> _YOUR TASK_:
List every line below that contains the string "kern", copying each one in full.

:: RECORDS FOR PROCESSING ::

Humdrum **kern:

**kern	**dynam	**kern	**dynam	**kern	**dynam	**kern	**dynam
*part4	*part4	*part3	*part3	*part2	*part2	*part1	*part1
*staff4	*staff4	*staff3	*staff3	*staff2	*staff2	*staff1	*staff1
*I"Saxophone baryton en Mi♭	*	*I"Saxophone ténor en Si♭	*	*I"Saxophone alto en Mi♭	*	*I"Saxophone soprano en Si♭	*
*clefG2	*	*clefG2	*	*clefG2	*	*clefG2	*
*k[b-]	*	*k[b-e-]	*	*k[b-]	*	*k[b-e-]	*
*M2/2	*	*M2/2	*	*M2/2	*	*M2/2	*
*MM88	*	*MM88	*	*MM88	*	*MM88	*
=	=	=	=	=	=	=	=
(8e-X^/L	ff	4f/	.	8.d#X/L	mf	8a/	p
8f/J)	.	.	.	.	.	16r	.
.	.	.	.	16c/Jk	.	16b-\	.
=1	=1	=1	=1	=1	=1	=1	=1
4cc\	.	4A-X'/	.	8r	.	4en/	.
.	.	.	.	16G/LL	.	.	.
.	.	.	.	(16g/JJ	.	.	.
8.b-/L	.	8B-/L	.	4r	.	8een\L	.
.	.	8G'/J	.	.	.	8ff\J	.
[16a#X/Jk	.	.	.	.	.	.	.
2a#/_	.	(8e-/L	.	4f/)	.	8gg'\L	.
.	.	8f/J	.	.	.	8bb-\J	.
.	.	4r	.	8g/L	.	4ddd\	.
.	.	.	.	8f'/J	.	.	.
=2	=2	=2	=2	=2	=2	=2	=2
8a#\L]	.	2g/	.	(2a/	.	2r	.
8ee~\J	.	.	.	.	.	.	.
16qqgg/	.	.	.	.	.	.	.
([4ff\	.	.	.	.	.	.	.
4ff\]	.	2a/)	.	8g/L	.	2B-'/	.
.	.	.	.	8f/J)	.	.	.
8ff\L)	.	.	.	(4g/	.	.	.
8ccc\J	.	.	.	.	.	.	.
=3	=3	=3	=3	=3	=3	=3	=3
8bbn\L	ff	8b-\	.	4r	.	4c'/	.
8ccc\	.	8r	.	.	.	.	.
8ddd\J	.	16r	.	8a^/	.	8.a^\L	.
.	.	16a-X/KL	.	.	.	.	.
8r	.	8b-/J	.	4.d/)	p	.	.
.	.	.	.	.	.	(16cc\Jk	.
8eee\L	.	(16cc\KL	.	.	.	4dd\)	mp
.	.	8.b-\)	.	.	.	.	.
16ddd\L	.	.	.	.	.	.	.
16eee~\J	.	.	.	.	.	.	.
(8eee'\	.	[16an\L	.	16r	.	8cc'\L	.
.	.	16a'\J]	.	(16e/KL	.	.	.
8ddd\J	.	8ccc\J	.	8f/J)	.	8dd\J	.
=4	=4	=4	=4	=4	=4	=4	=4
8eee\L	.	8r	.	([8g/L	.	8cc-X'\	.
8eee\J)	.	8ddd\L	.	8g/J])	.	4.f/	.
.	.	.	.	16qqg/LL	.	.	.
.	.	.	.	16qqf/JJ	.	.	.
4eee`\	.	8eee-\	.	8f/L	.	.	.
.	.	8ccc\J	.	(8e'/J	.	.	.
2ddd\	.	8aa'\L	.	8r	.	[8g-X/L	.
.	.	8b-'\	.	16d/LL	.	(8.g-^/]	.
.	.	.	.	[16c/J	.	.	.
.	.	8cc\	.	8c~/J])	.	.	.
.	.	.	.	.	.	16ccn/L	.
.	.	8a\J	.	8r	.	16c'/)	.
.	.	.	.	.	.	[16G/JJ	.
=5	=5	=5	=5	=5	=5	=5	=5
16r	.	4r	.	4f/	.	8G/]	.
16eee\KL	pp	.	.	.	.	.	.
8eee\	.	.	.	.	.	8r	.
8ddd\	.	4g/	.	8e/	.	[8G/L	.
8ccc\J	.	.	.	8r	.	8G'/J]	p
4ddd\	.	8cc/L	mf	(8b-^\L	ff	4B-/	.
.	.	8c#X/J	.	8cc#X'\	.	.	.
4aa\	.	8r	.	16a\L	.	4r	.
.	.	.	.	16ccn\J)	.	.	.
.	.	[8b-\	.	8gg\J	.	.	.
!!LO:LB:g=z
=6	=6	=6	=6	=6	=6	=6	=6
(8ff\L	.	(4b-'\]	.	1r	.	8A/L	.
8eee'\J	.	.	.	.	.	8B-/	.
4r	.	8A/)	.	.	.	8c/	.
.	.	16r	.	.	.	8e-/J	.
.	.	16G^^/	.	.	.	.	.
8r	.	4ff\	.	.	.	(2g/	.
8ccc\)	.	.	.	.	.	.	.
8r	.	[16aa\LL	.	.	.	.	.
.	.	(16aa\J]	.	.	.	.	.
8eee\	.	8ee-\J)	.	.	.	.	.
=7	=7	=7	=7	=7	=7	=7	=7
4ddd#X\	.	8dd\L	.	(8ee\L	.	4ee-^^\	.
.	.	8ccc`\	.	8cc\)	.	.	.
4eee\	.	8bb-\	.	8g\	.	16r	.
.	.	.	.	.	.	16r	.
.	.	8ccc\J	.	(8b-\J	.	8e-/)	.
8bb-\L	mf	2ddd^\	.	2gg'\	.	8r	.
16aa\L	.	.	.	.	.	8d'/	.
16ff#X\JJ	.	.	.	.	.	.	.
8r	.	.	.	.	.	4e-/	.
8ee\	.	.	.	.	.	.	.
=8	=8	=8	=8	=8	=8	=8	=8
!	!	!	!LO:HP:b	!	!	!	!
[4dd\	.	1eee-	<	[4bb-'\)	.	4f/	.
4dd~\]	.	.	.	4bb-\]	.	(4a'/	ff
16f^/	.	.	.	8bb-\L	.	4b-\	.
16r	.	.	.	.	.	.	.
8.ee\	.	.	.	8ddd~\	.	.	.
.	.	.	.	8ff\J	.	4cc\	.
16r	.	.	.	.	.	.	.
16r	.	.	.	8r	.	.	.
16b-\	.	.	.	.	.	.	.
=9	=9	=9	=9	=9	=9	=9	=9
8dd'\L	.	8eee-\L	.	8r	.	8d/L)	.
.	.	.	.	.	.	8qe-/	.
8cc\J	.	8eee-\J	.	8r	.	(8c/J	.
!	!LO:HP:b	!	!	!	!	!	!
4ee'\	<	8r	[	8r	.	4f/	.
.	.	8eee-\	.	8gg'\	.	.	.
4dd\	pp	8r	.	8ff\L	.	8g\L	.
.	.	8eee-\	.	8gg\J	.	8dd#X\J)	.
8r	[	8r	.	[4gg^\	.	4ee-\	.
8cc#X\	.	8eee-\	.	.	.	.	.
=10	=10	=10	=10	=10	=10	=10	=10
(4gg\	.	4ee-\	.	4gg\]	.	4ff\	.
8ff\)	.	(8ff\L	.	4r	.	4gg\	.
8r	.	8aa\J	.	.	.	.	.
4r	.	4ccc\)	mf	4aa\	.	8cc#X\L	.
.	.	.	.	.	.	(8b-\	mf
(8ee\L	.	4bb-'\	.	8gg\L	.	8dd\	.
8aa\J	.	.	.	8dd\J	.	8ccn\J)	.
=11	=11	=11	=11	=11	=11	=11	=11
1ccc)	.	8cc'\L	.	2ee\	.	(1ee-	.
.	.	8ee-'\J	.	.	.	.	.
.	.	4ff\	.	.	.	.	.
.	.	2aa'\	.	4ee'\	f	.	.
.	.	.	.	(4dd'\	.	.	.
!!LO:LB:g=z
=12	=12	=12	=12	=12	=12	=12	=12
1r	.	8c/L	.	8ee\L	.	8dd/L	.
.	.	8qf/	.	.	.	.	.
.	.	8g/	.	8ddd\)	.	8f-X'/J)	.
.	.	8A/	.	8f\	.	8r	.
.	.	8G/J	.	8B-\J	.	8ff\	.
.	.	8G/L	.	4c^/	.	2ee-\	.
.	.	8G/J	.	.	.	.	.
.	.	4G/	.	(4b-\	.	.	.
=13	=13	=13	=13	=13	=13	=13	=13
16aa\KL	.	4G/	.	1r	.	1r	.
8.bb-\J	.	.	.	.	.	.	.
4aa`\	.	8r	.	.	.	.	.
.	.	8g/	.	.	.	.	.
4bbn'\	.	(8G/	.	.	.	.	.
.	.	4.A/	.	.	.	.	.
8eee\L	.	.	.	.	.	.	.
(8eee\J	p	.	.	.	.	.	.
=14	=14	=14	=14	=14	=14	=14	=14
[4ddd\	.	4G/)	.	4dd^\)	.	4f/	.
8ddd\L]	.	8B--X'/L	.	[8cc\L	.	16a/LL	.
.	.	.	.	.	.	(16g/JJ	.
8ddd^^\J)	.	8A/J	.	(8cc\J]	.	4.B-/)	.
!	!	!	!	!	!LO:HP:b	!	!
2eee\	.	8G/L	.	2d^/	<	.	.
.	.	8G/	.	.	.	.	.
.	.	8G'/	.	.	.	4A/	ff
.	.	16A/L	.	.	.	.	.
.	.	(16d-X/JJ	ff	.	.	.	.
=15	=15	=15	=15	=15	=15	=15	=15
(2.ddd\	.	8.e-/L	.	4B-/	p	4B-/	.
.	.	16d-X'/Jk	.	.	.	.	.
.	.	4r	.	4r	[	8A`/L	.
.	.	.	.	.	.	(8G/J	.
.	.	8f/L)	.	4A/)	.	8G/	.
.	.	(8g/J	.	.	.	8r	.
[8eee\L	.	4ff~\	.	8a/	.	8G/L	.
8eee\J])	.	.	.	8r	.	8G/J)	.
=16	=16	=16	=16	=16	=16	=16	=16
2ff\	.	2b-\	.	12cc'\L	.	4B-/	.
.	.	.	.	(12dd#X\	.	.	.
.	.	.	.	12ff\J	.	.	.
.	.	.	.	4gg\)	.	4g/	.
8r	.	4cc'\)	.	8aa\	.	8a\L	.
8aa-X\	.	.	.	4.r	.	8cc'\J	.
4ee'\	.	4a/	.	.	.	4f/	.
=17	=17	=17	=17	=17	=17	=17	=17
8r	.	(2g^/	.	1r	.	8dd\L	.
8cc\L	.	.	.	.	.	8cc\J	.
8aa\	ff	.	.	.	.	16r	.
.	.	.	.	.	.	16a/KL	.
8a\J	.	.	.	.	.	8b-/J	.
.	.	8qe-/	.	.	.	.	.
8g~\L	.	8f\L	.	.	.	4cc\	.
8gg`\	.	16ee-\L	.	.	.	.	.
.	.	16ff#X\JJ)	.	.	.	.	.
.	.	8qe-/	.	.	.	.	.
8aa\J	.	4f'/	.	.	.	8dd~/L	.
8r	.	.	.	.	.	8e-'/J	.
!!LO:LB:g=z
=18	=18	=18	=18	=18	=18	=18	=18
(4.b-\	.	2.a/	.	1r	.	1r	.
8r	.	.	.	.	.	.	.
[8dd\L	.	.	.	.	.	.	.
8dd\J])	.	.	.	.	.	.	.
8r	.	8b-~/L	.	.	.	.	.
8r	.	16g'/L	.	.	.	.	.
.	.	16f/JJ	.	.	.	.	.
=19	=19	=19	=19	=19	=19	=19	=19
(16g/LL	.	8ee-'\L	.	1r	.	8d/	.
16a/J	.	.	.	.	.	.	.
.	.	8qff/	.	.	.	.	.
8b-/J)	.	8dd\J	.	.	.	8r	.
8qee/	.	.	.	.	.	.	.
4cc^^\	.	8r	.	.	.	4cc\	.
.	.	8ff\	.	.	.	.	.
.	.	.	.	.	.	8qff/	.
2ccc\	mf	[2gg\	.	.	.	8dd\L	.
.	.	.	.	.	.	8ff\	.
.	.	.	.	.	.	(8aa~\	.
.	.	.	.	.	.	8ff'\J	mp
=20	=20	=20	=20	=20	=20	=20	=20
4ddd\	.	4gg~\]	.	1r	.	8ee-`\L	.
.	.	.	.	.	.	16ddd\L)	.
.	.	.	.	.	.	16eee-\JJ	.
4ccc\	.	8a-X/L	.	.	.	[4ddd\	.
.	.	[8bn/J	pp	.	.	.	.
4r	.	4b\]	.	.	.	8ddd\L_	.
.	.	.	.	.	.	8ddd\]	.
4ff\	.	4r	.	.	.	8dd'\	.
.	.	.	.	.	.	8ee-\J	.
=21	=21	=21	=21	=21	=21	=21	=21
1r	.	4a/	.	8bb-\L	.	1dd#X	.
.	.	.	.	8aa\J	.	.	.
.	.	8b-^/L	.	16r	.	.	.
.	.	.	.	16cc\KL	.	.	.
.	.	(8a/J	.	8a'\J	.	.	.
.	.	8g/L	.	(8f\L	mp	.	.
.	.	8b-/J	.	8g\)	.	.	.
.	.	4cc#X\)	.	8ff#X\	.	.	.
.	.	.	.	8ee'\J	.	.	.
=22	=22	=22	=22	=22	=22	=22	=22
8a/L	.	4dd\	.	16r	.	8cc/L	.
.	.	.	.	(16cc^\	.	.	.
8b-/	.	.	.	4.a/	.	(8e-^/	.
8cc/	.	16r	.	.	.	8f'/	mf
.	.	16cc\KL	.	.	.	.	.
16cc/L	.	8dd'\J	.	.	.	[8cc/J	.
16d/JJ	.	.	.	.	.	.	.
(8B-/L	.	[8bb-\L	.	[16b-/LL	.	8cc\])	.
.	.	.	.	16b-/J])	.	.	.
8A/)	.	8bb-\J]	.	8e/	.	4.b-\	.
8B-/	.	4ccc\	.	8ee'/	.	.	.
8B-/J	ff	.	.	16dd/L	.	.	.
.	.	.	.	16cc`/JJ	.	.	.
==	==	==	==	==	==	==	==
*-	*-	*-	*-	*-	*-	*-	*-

:::

> _SOLUTION_:
Humdrum **kern:
**kern	**dynam	**kern	**dynam	**kern	**dynam	**kern	**dynam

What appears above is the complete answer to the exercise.